_Directions for this task_. Only these lines are needed: the first line of the entries below through the line with "op=added; now=lemon (golden);", each returned exactly.

_Given data_.

'''

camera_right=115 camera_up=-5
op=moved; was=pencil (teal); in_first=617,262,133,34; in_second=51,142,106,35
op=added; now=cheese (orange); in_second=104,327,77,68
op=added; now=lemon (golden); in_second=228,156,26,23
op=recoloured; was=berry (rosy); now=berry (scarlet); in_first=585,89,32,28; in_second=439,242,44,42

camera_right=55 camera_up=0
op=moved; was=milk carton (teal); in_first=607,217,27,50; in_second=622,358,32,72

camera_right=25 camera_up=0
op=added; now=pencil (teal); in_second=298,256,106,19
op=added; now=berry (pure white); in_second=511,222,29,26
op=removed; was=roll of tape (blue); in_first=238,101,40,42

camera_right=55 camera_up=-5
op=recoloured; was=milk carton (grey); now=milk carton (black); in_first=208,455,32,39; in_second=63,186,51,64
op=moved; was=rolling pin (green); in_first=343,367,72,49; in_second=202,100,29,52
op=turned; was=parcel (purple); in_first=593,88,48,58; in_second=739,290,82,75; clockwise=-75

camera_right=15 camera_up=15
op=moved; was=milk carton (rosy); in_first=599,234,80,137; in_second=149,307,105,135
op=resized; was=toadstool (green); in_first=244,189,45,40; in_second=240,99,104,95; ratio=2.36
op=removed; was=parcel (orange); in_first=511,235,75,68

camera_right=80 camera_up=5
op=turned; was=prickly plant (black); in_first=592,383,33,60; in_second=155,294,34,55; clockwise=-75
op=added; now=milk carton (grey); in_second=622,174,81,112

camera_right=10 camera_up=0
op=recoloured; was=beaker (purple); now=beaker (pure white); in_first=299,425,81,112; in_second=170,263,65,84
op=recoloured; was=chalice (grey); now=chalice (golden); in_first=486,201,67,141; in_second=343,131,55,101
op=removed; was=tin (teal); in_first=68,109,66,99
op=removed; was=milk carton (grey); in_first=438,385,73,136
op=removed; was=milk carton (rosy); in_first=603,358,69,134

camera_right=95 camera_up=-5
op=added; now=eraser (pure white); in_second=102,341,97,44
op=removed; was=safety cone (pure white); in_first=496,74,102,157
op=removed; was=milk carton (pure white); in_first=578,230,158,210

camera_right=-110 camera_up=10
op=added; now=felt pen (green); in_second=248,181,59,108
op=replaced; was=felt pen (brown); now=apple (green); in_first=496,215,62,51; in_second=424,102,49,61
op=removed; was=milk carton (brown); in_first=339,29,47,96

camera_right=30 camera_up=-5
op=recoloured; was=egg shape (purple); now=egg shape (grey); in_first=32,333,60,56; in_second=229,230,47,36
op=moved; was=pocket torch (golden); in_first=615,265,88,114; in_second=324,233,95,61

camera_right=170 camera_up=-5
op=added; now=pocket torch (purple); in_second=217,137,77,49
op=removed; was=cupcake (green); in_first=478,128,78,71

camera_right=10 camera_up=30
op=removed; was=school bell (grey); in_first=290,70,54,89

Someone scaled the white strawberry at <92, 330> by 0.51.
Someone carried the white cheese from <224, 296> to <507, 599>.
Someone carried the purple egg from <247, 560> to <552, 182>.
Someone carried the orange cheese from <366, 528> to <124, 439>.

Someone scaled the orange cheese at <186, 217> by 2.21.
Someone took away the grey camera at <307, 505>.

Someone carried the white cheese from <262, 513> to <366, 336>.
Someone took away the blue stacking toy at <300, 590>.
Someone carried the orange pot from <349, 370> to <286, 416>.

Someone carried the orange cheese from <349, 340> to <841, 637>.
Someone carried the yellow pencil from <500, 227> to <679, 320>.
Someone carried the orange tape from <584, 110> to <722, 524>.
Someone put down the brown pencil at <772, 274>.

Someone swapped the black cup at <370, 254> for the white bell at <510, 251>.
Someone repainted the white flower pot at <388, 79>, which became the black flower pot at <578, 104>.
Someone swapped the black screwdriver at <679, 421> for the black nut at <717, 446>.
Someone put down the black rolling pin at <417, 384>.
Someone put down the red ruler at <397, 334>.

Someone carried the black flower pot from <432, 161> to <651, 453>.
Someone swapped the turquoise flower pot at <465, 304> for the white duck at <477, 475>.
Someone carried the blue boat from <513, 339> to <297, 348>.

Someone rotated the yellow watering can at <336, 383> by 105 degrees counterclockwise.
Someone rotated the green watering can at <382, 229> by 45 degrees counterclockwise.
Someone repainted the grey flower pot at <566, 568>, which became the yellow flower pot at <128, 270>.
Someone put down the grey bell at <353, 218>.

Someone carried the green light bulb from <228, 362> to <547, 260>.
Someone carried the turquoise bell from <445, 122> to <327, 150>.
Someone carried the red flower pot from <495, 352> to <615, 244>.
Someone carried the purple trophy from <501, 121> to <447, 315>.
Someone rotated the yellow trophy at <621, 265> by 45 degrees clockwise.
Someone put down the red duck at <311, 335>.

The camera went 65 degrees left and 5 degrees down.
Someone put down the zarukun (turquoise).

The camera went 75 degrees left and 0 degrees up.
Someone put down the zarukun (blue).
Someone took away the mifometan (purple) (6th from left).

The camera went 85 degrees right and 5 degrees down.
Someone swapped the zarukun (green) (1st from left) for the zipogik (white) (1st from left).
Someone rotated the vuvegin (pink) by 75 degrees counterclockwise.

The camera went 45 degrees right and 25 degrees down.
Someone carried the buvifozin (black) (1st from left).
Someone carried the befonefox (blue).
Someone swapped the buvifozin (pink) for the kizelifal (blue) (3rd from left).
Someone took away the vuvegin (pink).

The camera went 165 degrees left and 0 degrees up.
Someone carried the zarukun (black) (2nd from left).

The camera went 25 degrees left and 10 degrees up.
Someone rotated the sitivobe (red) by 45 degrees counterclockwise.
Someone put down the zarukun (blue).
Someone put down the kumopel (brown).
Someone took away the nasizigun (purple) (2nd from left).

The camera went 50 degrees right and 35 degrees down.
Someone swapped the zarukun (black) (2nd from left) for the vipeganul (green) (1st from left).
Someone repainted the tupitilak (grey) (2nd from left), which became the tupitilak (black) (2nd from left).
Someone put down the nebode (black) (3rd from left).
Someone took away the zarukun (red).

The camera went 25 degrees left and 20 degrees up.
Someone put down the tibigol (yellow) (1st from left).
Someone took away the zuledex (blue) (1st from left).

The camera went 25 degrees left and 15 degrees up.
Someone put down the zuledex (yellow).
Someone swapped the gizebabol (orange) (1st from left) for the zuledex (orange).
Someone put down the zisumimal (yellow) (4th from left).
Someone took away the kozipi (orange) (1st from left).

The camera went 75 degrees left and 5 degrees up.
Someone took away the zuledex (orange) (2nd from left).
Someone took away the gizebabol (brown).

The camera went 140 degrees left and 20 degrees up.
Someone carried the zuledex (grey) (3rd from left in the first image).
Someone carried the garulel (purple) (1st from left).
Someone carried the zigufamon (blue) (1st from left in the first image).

'''

_Result for this task_.
camera_right=115 camera_up=-5
op=moved; was=pencil (teal); in_first=617,262,133,34; in_second=51,142,106,35
op=added; now=cheese (orange); in_second=104,327,77,68
op=added; now=lemon (golden); in_second=228,156,26,23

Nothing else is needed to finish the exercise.